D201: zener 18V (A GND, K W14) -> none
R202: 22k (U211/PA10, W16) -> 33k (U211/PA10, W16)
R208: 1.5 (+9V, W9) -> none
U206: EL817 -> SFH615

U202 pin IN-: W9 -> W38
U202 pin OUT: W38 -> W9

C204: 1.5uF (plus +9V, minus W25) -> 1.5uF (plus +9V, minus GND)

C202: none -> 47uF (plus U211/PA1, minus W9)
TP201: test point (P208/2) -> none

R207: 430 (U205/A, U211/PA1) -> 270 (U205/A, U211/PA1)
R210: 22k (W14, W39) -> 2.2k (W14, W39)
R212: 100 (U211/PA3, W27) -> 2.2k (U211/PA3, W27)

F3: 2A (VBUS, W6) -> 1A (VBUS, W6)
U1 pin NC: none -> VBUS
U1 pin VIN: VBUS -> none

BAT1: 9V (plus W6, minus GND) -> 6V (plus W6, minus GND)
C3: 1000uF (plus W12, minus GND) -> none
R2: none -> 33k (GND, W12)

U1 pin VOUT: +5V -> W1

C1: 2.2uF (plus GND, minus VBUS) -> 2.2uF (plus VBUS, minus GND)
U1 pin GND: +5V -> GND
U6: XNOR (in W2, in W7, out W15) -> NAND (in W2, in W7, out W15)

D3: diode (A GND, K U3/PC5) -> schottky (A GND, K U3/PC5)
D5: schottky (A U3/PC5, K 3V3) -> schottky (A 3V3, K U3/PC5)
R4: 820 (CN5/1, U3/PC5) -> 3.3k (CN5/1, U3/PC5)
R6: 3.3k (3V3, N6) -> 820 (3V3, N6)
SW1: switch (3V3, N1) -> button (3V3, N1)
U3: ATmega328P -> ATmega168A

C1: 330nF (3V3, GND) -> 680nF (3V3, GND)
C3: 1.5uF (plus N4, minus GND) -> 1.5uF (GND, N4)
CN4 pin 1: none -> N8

━━━━━━━━━━━━━━━━

_YOUR INSTRUCTIONS_. Set down the complete listing once more, exactly as it appears.

_RESPONSE AREA_.
D201: zener 18V (A GND, K W14) -> none
R202: 22k (U211/PA10, W16) -> 33k (U211/PA10, W16)
R208: 1.5 (+9V, W9) -> none
U206: EL817 -> SFH615

U202 pin IN-: W9 -> W38
U202 pin OUT: W38 -> W9

C204: 1.5uF (plus +9V, minus W25) -> 1.5uF (plus +9V, minus GND)

C202: none -> 47uF (plus U211/PA1, minus W9)
TP201: test point (P208/2) -> none

R207: 430 (U205/A, U211/PA1) -> 270 (U205/A, U211/PA1)
R210: 22k (W14, W39) -> 2.2k (W14, W39)
R212: 100 (U211/PA3, W27) -> 2.2k (U211/PA3, W27)

F3: 2A (VBUS, W6) -> 1A (VBUS, W6)
U1 pin NC: none -> VBUS
U1 pin VIN: VBUS -> none

BAT1: 9V (plus W6, minus GND) -> 6V (plus W6, minus GND)
C3: 1000uF (plus W12, minus GND) -> none
R2: none -> 33k (GND, W12)

U1 pin VOUT: +5V -> W1

C1: 2.2uF (plus GND, minus VBUS) -> 2.2uF (plus VBUS, minus GND)
U1 pin GND: +5V -> GND
U6: XNOR (in W2, in W7, out W15) -> NAND (in W2, in W7, out W15)

D3: diode (A GND, K U3/PC5) -> schottky (A GND, K U3/PC5)
D5: schottky (A U3/PC5, K 3V3) -> schottky (A 3V3, K U3/PC5)
R4: 820 (CN5/1, U3/PC5) -> 3.3k (CN5/1, U3/PC5)
R6: 3.3k (3V3, N6) -> 820 (3V3, N6)
SW1: switch (3V3, N1) -> button (3V3, N1)
U3: ATmega328P -> ATmega168A

C1: 330nF (3V3, GND) -> 680nF (3V3, GND)
C3: 1.5uF (plus N4, minus GND) -> 1.5uF (GND, N4)
CN4 pin 1: none -> N8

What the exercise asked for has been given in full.